• [WHAT IS EXPECTED]: Starting with the line below that holds "pink goblet: 0 -> 2" and stopping after the line that holds "yellow banana: 3 -> 5", transcribe the lines exactly, leaving out all pictures.

• [DATA SECTION]:
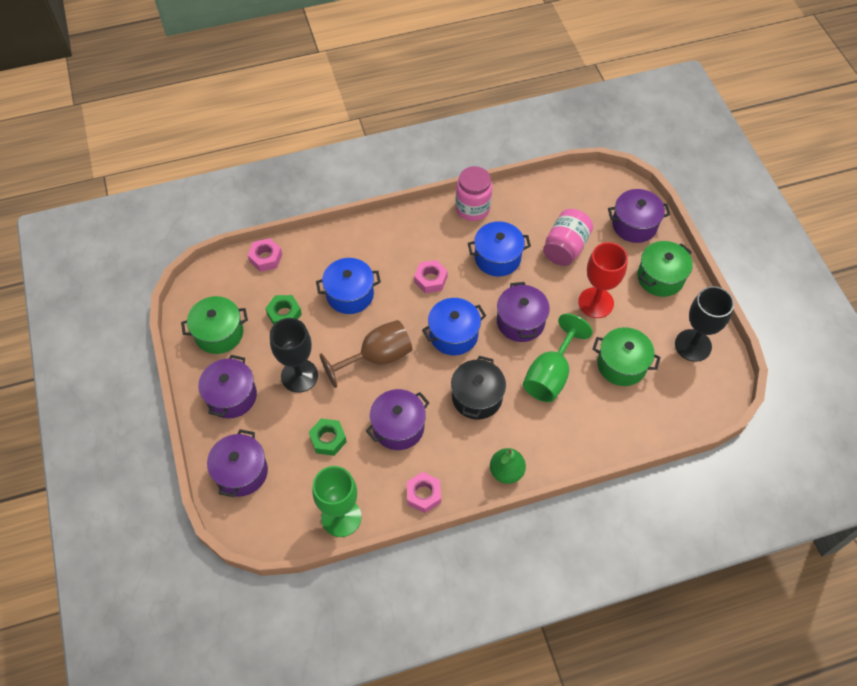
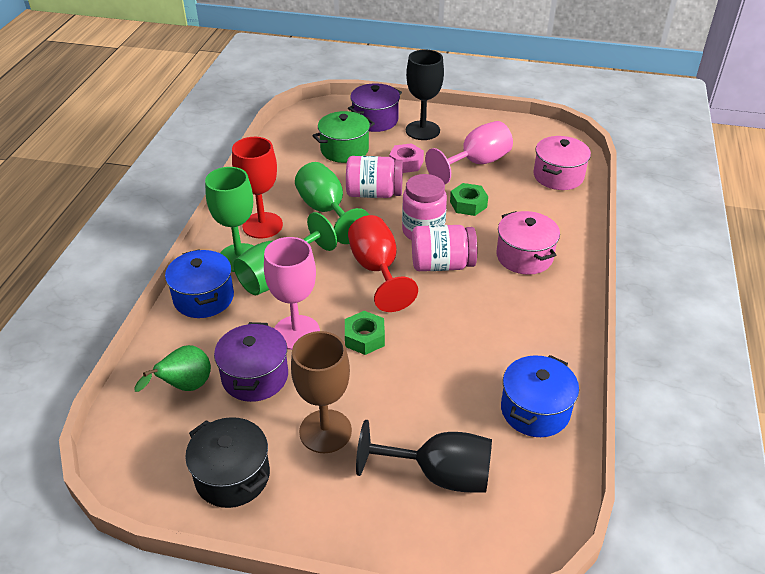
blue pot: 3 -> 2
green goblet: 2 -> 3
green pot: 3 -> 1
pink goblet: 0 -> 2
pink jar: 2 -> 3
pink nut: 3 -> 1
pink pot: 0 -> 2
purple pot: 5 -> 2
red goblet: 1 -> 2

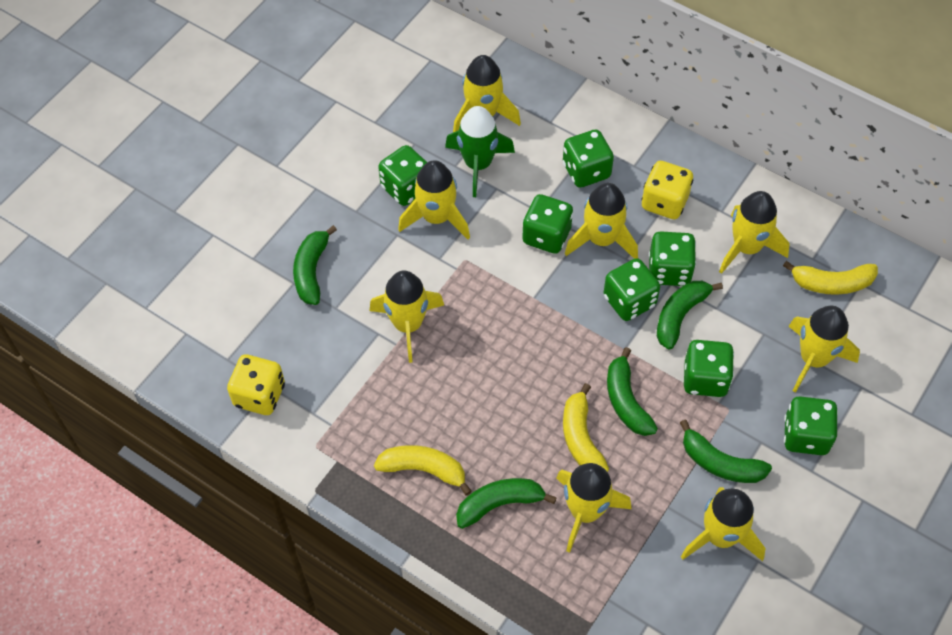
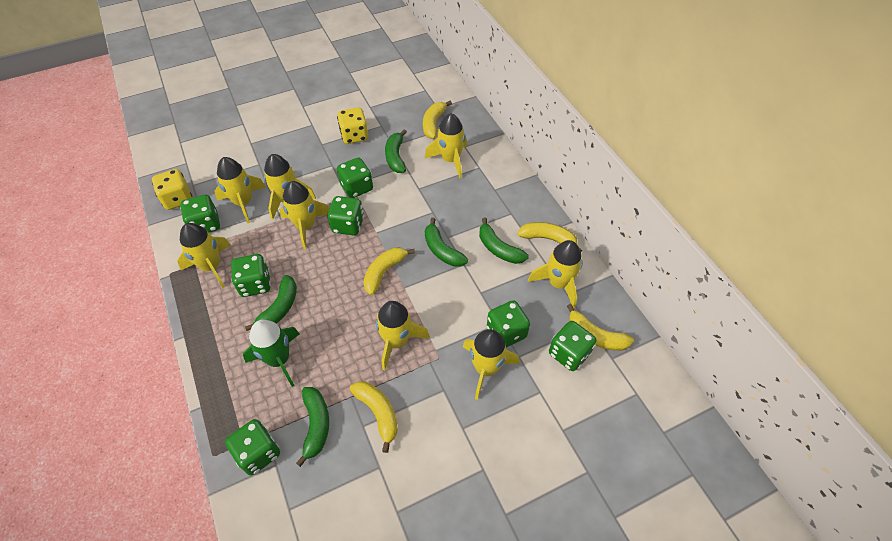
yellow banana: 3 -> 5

--

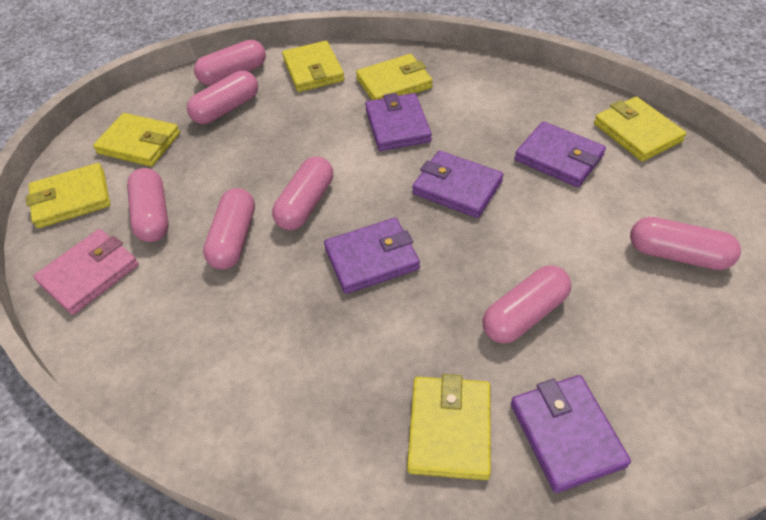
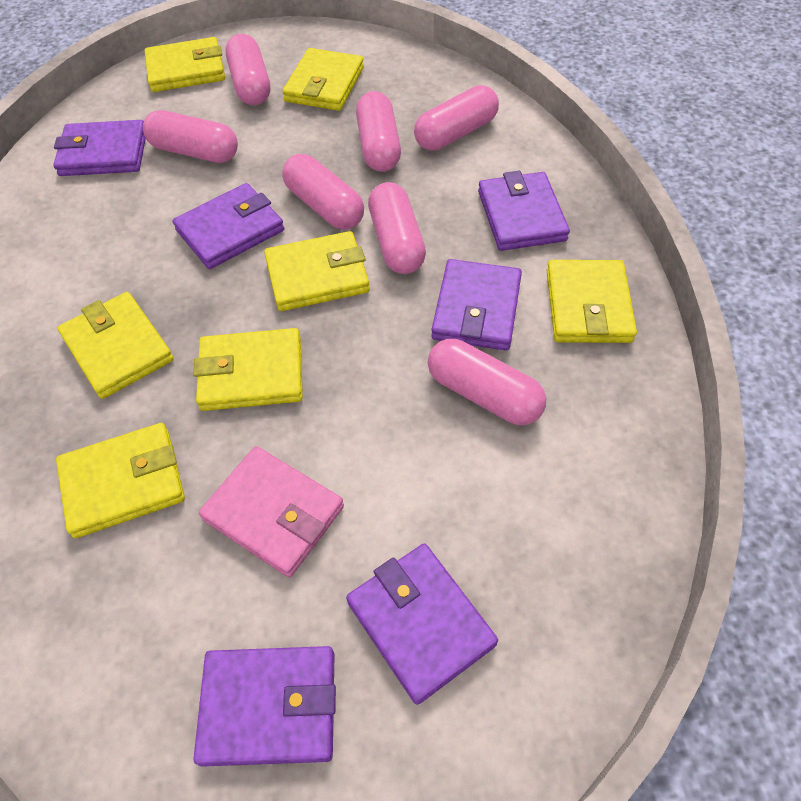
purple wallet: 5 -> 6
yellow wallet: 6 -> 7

---

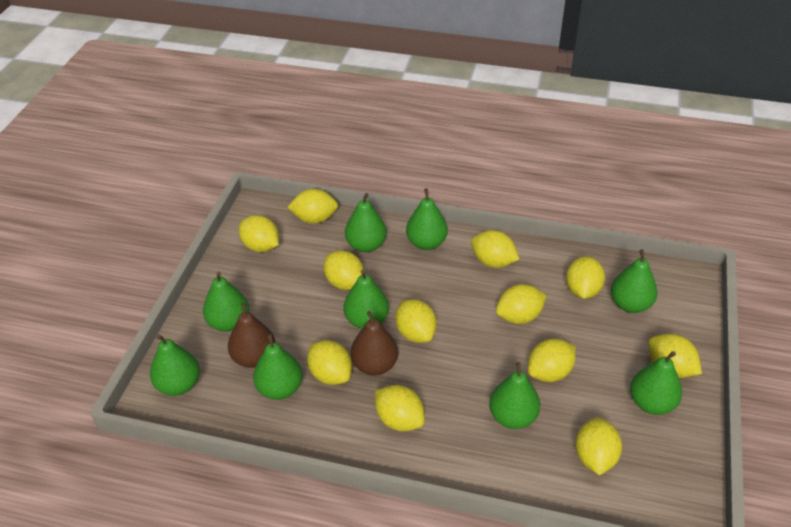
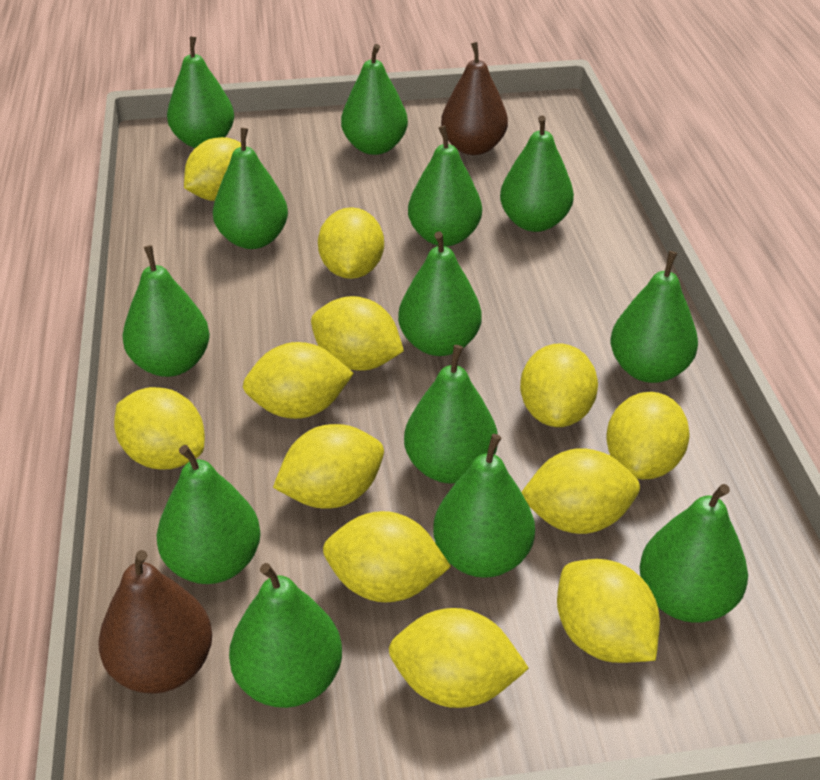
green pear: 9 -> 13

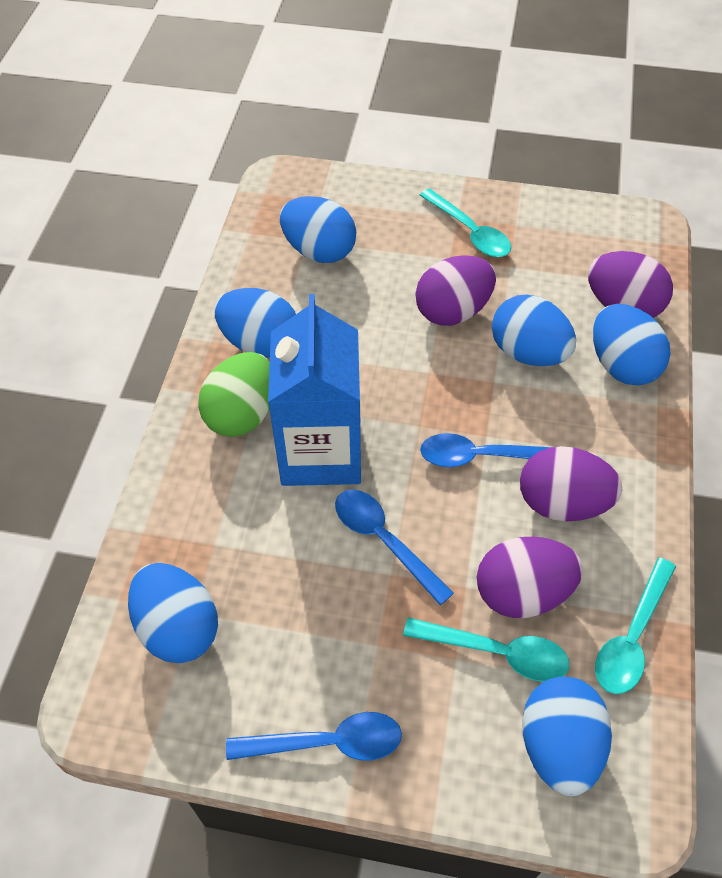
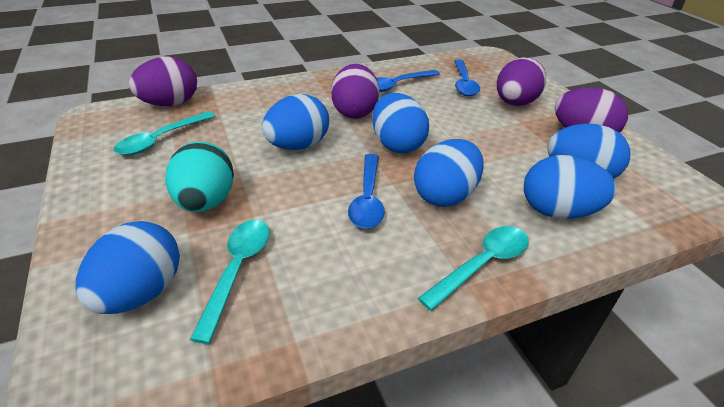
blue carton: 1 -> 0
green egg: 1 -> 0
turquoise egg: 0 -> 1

• [SOLUTION TO THE EXERCISE]:
pink goblet: 0 -> 2
pink jar: 2 -> 3
pink nut: 3 -> 1
pink pot: 0 -> 2
purple pot: 5 -> 2
red goblet: 1 -> 2

yellow banana: 3 -> 5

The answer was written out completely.